= WHAT THE TASK ASKS =
With the images set aside, retype every record below character for character.

= DATA SHOWN =
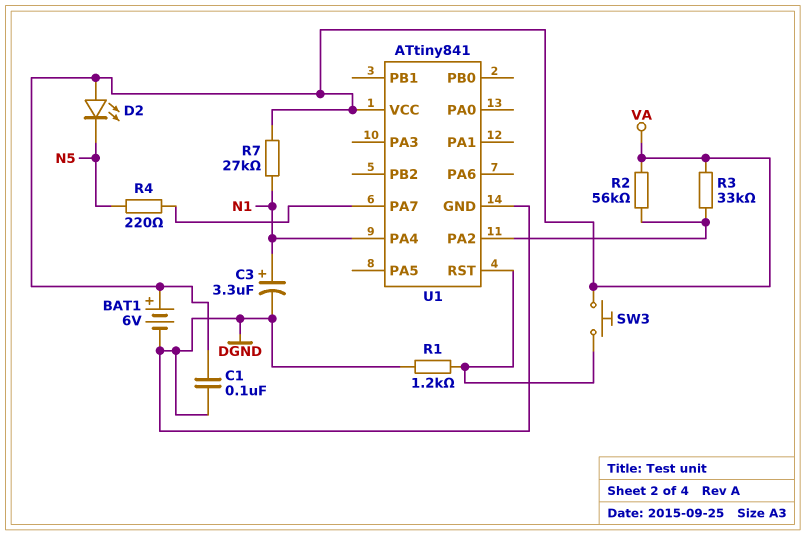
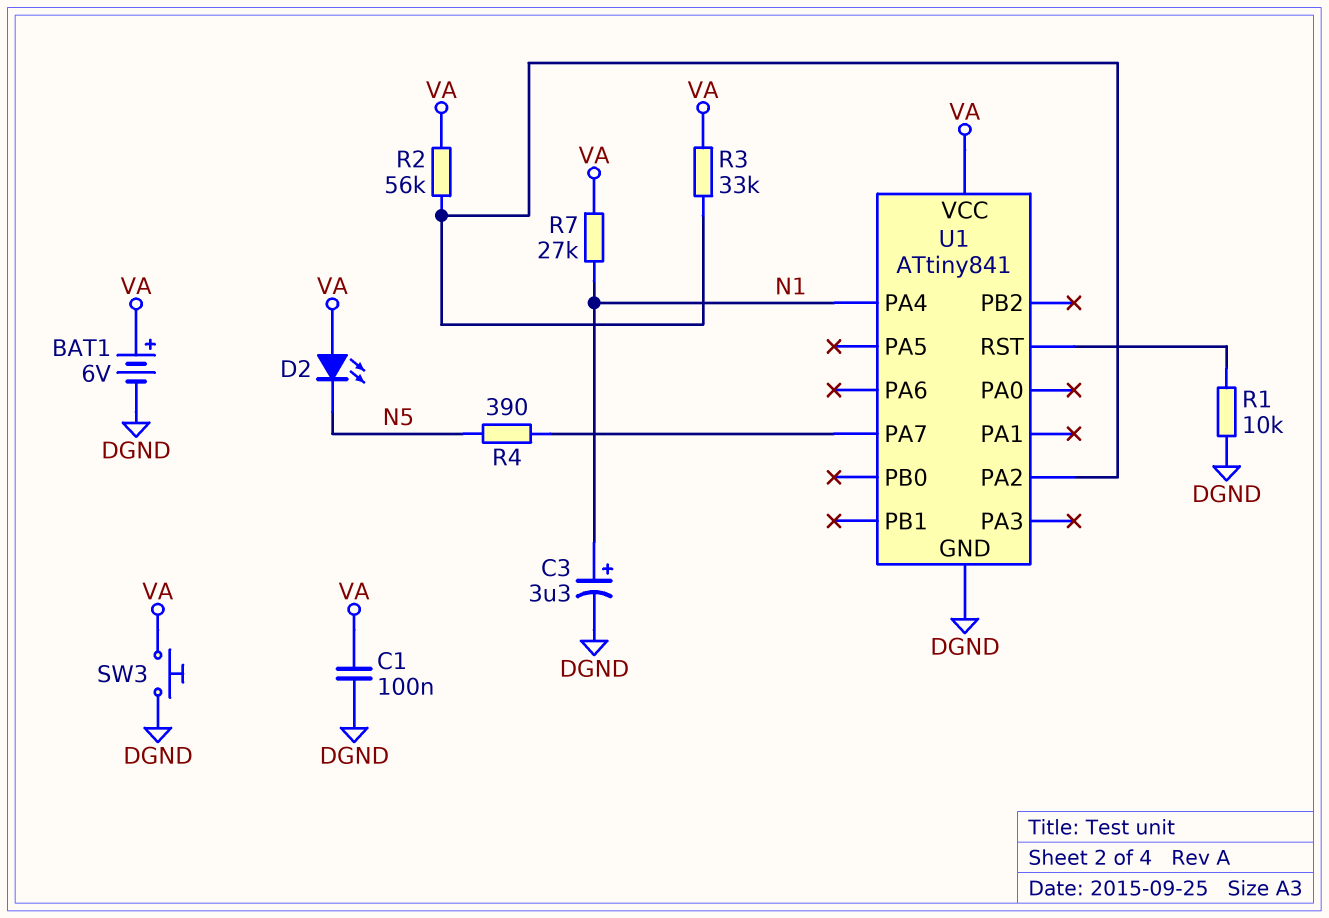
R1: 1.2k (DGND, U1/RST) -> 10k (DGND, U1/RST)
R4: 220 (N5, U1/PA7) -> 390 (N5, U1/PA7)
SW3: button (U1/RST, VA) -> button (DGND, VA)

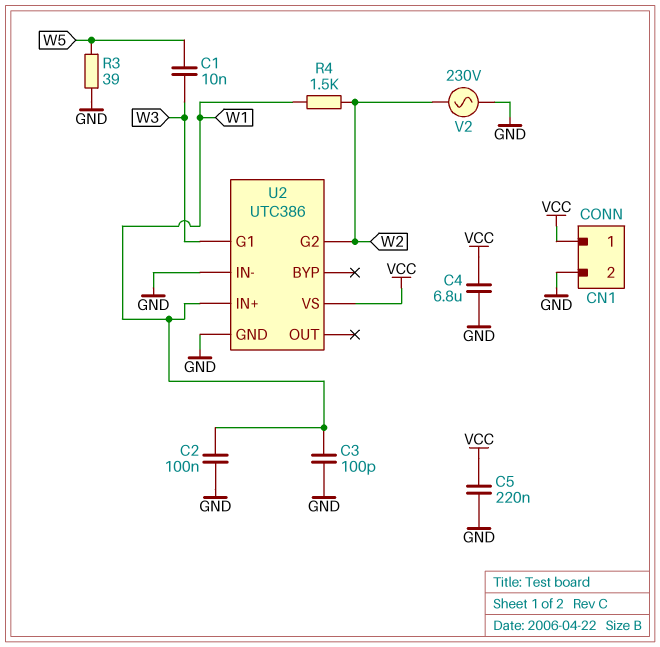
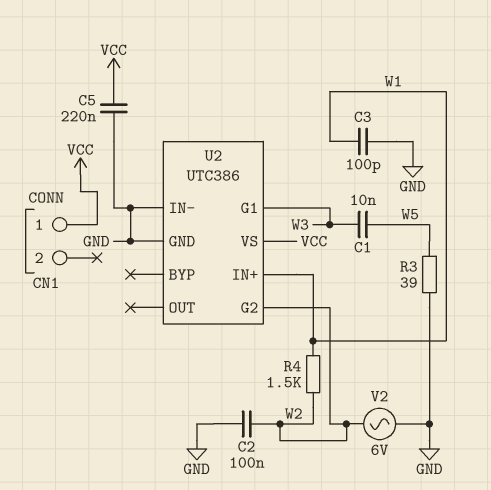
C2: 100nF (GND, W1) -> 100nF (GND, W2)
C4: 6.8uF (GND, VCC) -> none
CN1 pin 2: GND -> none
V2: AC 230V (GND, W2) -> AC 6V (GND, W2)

= ANSWER TO THE EXERCISE =
R1: 1.2k (DGND, U1/RST) -> 10k (DGND, U1/RST)
R4: 220 (N5, U1/PA7) -> 390 (N5, U1/PA7)
SW3: button (U1/RST, VA) -> button (DGND, VA)

C2: 100nF (GND, W1) -> 100nF (GND, W2)
C4: 6.8uF (GND, VCC) -> none
CN1 pin 2: GND -> none
V2: AC 230V (GND, W2) -> AC 6V (GND, W2)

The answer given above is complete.